BEGIN

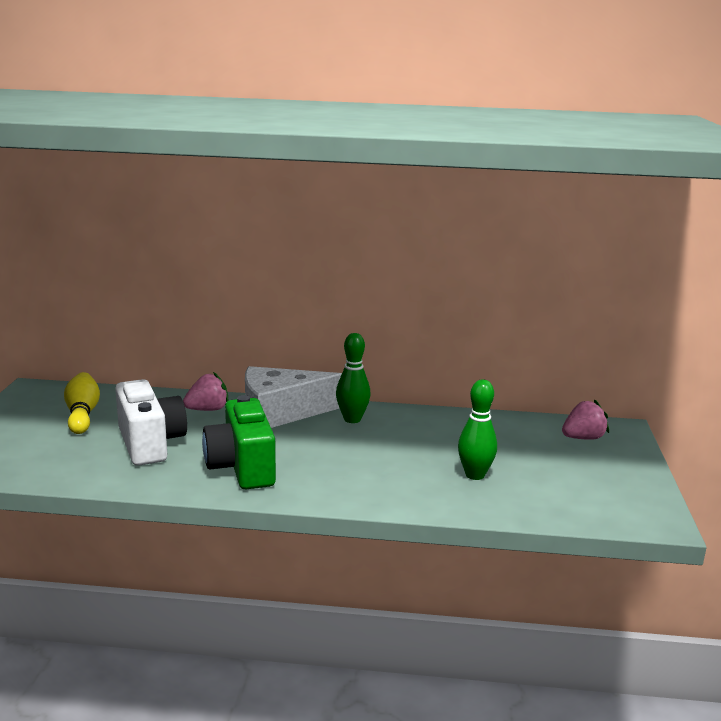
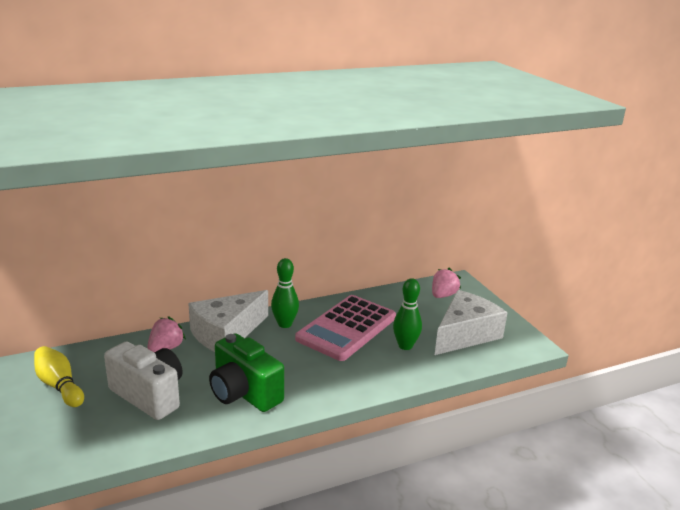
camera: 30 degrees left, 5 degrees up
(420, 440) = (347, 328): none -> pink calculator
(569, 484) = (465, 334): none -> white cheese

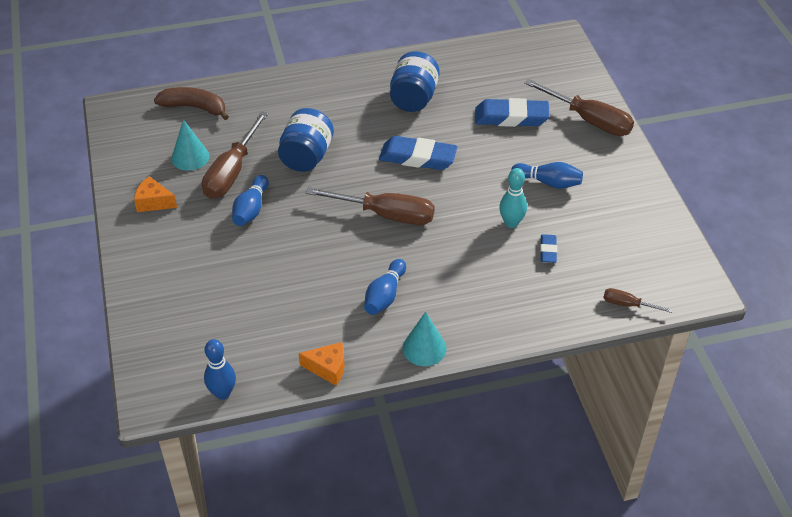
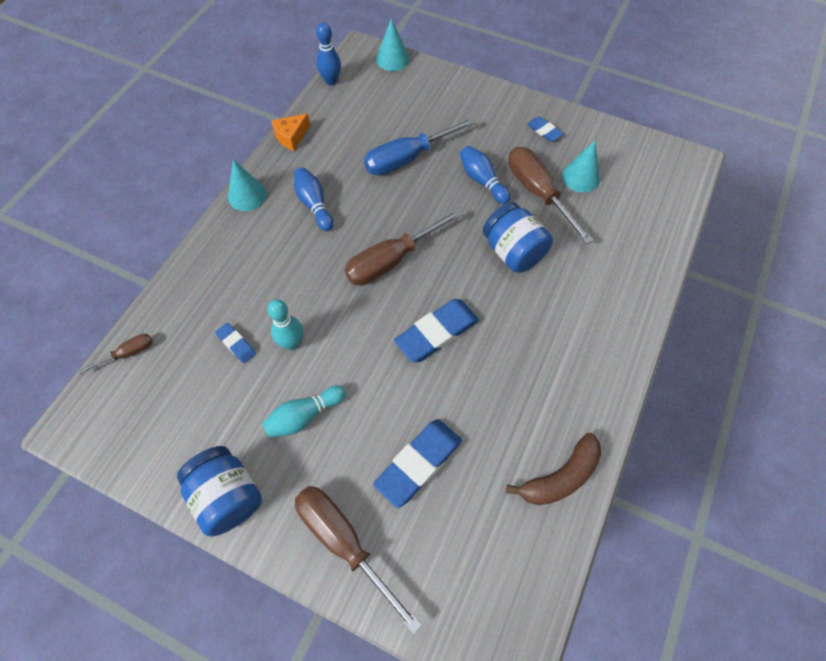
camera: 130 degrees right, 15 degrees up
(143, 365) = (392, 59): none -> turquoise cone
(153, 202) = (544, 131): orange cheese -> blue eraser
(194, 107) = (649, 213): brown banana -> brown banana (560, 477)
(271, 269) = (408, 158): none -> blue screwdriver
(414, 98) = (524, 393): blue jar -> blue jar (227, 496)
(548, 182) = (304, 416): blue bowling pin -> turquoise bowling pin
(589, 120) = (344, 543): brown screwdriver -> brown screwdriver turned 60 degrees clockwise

END

_TASK GOAL_
Without any pictures, restate word for word only the lines from the one with "(569, 484) = (465, 334): none -> white cheese" through the end of the listing.

_SOLUTION FOR THIS TASK_
(569, 484) = (465, 334): none -> white cheese

camera: 130 degrees right, 15 degrees up
(143, 365) = (392, 59): none -> turquoise cone
(153, 202) = (544, 131): orange cheese -> blue eraser
(194, 107) = (649, 213): brown banana -> brown banana (560, 477)
(271, 269) = (408, 158): none -> blue screwdriver
(414, 98) = (524, 393): blue jar -> blue jar (227, 496)
(548, 182) = (304, 416): blue bowling pin -> turquoise bowling pin
(589, 120) = (344, 543): brown screwdriver -> brown screwdriver turned 60 degrees clockwise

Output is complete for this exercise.